STORED DATA
┌──
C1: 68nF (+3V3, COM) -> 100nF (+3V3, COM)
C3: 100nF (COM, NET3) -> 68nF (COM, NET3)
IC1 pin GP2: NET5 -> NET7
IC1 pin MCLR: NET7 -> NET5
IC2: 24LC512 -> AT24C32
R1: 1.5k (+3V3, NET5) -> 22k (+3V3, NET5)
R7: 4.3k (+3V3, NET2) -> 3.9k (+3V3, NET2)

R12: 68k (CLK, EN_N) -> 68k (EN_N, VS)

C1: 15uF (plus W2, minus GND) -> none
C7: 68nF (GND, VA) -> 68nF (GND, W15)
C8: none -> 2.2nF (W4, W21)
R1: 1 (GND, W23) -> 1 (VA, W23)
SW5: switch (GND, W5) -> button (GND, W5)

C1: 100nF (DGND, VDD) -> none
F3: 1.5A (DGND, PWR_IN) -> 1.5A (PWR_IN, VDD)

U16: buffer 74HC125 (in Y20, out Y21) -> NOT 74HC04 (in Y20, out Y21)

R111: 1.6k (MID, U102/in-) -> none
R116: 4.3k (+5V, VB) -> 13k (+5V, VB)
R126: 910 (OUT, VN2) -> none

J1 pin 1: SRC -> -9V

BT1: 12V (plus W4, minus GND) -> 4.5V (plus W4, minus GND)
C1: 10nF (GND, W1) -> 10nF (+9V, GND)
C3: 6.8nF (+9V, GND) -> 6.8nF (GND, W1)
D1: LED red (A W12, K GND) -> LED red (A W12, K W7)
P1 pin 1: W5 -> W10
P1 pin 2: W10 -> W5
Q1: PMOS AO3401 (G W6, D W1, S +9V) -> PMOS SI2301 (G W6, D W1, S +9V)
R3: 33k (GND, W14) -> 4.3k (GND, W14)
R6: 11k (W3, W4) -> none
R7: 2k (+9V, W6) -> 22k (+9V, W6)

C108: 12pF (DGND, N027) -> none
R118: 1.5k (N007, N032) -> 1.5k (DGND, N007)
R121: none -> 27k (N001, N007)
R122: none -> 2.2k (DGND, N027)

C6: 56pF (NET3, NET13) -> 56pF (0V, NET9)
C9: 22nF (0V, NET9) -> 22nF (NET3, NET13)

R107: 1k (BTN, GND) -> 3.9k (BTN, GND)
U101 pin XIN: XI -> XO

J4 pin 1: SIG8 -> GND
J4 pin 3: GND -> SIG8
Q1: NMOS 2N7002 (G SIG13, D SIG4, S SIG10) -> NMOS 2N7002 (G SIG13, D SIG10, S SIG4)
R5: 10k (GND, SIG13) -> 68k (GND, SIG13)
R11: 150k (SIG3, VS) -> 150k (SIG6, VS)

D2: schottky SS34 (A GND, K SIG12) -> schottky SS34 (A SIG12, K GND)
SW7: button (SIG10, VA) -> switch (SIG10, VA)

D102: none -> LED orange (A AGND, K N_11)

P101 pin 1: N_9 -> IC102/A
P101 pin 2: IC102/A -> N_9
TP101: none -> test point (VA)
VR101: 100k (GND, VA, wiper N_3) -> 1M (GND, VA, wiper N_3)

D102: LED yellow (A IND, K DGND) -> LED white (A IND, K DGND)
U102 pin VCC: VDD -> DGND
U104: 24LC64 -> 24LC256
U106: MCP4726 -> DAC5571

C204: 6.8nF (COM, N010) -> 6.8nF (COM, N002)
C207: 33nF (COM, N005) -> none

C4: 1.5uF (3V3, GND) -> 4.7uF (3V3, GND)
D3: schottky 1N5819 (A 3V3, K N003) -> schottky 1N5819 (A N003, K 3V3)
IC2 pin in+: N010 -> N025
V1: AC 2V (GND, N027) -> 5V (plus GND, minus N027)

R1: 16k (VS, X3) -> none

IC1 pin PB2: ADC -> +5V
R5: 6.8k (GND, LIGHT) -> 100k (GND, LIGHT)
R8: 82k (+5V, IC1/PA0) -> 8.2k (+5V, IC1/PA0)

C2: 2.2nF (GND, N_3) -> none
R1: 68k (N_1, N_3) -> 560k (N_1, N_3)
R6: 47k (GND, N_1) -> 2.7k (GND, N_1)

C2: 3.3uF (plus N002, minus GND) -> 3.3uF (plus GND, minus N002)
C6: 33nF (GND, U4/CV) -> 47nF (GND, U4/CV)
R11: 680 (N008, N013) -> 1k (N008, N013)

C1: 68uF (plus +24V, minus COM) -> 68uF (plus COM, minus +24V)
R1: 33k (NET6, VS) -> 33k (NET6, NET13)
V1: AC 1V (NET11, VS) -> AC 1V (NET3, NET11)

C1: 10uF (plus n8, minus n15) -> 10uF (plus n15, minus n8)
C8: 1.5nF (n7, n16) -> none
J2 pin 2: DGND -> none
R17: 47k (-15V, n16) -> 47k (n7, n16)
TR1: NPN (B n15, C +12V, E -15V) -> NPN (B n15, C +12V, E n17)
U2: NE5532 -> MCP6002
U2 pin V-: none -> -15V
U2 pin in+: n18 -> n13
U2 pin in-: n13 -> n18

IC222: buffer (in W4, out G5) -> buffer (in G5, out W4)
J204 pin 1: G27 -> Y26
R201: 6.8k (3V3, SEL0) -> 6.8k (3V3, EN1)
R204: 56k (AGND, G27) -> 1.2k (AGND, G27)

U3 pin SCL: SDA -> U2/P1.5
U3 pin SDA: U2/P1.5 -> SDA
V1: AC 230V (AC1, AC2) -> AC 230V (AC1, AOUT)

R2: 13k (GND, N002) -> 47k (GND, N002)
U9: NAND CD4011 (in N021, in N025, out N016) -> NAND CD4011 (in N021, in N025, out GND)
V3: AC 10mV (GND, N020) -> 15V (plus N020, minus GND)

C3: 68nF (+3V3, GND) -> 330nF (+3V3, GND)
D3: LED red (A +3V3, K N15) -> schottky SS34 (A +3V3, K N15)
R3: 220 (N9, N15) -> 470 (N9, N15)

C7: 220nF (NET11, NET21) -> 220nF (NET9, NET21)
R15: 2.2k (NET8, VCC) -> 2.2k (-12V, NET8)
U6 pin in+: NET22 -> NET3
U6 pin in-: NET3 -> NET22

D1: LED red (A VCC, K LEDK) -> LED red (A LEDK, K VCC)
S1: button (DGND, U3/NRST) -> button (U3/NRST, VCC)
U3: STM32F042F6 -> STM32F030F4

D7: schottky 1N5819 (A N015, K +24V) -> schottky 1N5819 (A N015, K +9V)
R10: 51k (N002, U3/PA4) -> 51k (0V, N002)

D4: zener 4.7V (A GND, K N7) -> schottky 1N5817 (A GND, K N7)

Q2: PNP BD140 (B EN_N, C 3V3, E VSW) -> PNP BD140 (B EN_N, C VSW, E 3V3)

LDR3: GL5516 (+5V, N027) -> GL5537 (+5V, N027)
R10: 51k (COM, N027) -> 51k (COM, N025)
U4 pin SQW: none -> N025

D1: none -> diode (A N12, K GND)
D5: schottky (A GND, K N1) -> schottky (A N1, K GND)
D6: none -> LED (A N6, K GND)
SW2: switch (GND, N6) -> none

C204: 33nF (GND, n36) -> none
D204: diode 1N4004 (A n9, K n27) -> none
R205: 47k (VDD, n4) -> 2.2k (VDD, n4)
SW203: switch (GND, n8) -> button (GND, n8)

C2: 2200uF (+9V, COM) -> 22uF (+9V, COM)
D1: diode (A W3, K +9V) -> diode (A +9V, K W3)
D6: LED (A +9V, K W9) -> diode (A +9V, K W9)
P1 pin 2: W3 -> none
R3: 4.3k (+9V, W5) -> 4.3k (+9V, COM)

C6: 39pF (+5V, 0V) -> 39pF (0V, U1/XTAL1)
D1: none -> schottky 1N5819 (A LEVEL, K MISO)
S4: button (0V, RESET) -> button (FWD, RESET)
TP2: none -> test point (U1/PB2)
└──
TASK ITEM
Copy each line of the data above exactly as it appears.

ANSWER SECTION
C1: 68nF (+3V3, COM) -> 100nF (+3V3, COM)
C3: 100nF (COM, NET3) -> 68nF (COM, NET3)
IC1 pin GP2: NET5 -> NET7
IC1 pin MCLR: NET7 -> NET5
IC2: 24LC512 -> AT24C32
R1: 1.5k (+3V3, NET5) -> 22k (+3V3, NET5)
R7: 4.3k (+3V3, NET2) -> 3.9k (+3V3, NET2)

R12: 68k (CLK, EN_N) -> 68k (EN_N, VS)

C1: 15uF (plus W2, minus GND) -> none
C7: 68nF (GND, VA) -> 68nF (GND, W15)
C8: none -> 2.2nF (W4, W21)
R1: 1 (GND, W23) -> 1 (VA, W23)
SW5: switch (GND, W5) -> button (GND, W5)

C1: 100nF (DGND, VDD) -> none
F3: 1.5A (DGND, PWR_IN) -> 1.5A (PWR_IN, VDD)

U16: buffer 74HC125 (in Y20, out Y21) -> NOT 74HC04 (in Y20, out Y21)

R111: 1.6k (MID, U102/in-) -> none
R116: 4.3k (+5V, VB) -> 13k (+5V, VB)
R126: 910 (OUT, VN2) -> none

J1 pin 1: SRC -> -9V

BT1: 12V (plus W4, minus GND) -> 4.5V (plus W4, minus GND)
C1: 10nF (GND, W1) -> 10nF (+9V, GND)
C3: 6.8nF (+9V, GND) -> 6.8nF (GND, W1)
D1: LED red (A W12, K GND) -> LED red (A W12, K W7)
P1 pin 1: W5 -> W10
P1 pin 2: W10 -> W5
Q1: PMOS AO3401 (G W6, D W1, S +9V) -> PMOS SI2301 (G W6, D W1, S +9V)
R3: 33k (GND, W14) -> 4.3k (GND, W14)
R6: 11k (W3, W4) -> none
R7: 2k (+9V, W6) -> 22k (+9V, W6)

C108: 12pF (DGND, N027) -> none
R118: 1.5k (N007, N032) -> 1.5k (DGND, N007)
R121: none -> 27k (N001, N007)
R122: none -> 2.2k (DGND, N027)

C6: 56pF (NET3, NET13) -> 56pF (0V, NET9)
C9: 22nF (0V, NET9) -> 22nF (NET3, NET13)

R107: 1k (BTN, GND) -> 3.9k (BTN, GND)
U101 pin XIN: XI -> XO

J4 pin 1: SIG8 -> GND
J4 pin 3: GND -> SIG8
Q1: NMOS 2N7002 (G SIG13, D SIG4, S SIG10) -> NMOS 2N7002 (G SIG13, D SIG10, S SIG4)
R5: 10k (GND, SIG13) -> 68k (GND, SIG13)
R11: 150k (SIG3, VS) -> 150k (SIG6, VS)

D2: schottky SS34 (A GND, K SIG12) -> schottky SS34 (A SIG12, K GND)
SW7: button (SIG10, VA) -> switch (SIG10, VA)

D102: none -> LED orange (A AGND, K N_11)

P101 pin 1: N_9 -> IC102/A
P101 pin 2: IC102/A -> N_9
TP101: none -> test point (VA)
VR101: 100k (GND, VA, wiper N_3) -> 1M (GND, VA, wiper N_3)

D102: LED yellow (A IND, K DGND) -> LED white (A IND, K DGND)
U102 pin VCC: VDD -> DGND
U104: 24LC64 -> 24LC256
U106: MCP4726 -> DAC5571

C204: 6.8nF (COM, N010) -> 6.8nF (COM, N002)
C207: 33nF (COM, N005) -> none

C4: 1.5uF (3V3, GND) -> 4.7uF (3V3, GND)
D3: schottky 1N5819 (A 3V3, K N003) -> schottky 1N5819 (A N003, K 3V3)
IC2 pin in+: N010 -> N025
V1: AC 2V (GND, N027) -> 5V (plus GND, minus N027)

R1: 16k (VS, X3) -> none

IC1 pin PB2: ADC -> +5V
R5: 6.8k (GND, LIGHT) -> 100k (GND, LIGHT)
R8: 82k (+5V, IC1/PA0) -> 8.2k (+5V, IC1/PA0)

C2: 2.2nF (GND, N_3) -> none
R1: 68k (N_1, N_3) -> 560k (N_1, N_3)
R6: 47k (GND, N_1) -> 2.7k (GND, N_1)

C2: 3.3uF (plus N002, minus GND) -> 3.3uF (plus GND, minus N002)
C6: 33nF (GND, U4/CV) -> 47nF (GND, U4/CV)
R11: 680 (N008, N013) -> 1k (N008, N013)

C1: 68uF (plus +24V, minus COM) -> 68uF (plus COM, minus +24V)
R1: 33k (NET6, VS) -> 33k (NET6, NET13)
V1: AC 1V (NET11, VS) -> AC 1V (NET3, NET11)

C1: 10uF (plus n8, minus n15) -> 10uF (plus n15, minus n8)
C8: 1.5nF (n7, n16) -> none
J2 pin 2: DGND -> none
R17: 47k (-15V, n16) -> 47k (n7, n16)
TR1: NPN (B n15, C +12V, E -15V) -> NPN (B n15, C +12V, E n17)
U2: NE5532 -> MCP6002
U2 pin V-: none -> -15V
U2 pin in+: n18 -> n13
U2 pin in-: n13 -> n18

IC222: buffer (in W4, out G5) -> buffer (in G5, out W4)
J204 pin 1: G27 -> Y26
R201: 6.8k (3V3, SEL0) -> 6.8k (3V3, EN1)
R204: 56k (AGND, G27) -> 1.2k (AGND, G27)

U3 pin SCL: SDA -> U2/P1.5
U3 pin SDA: U2/P1.5 -> SDA
V1: AC 230V (AC1, AC2) -> AC 230V (AC1, AOUT)

R2: 13k (GND, N002) -> 47k (GND, N002)
U9: NAND CD4011 (in N021, in N025, out N016) -> NAND CD4011 (in N021, in N025, out GND)
V3: AC 10mV (GND, N020) -> 15V (plus N020, minus GND)

C3: 68nF (+3V3, GND) -> 330nF (+3V3, GND)
D3: LED red (A +3V3, K N15) -> schottky SS34 (A +3V3, K N15)
R3: 220 (N9, N15) -> 470 (N9, N15)

C7: 220nF (NET11, NET21) -> 220nF (NET9, NET21)
R15: 2.2k (NET8, VCC) -> 2.2k (-12V, NET8)
U6 pin in+: NET22 -> NET3
U6 pin in-: NET3 -> NET22

D1: LED red (A VCC, K LEDK) -> LED red (A LEDK, K VCC)
S1: button (DGND, U3/NRST) -> button (U3/NRST, VCC)
U3: STM32F042F6 -> STM32F030F4

D7: schottky 1N5819 (A N015, K +24V) -> schottky 1N5819 (A N015, K +9V)
R10: 51k (N002, U3/PA4) -> 51k (0V, N002)

D4: zener 4.7V (A GND, K N7) -> schottky 1N5817 (A GND, K N7)

Q2: PNP BD140 (B EN_N, C 3V3, E VSW) -> PNP BD140 (B EN_N, C VSW, E 3V3)

LDR3: GL5516 (+5V, N027) -> GL5537 (+5V, N027)
R10: 51k (COM, N027) -> 51k (COM, N025)
U4 pin SQW: none -> N025

D1: none -> diode (A N12, K GND)
D5: schottky (A GND, K N1) -> schottky (A N1, K GND)
D6: none -> LED (A N6, K GND)
SW2: switch (GND, N6) -> none

C204: 33nF (GND, n36) -> none
D204: diode 1N4004 (A n9, K n27) -> none
R205: 47k (VDD, n4) -> 2.2k (VDD, n4)
SW203: switch (GND, n8) -> button (GND, n8)

C2: 2200uF (+9V, COM) -> 22uF (+9V, COM)
D1: diode (A W3, K +9V) -> diode (A +9V, K W3)
D6: LED (A +9V, K W9) -> diode (A +9V, K W9)
P1 pin 2: W3 -> none
R3: 4.3k (+9V, W5) -> 4.3k (+9V, COM)

C6: 39pF (+5V, 0V) -> 39pF (0V, U1/XTAL1)
D1: none -> schottky 1N5819 (A LEVEL, K MISO)
S4: button (0V, RESET) -> button (FWD, RESET)
TP2: none -> test point (U1/PB2)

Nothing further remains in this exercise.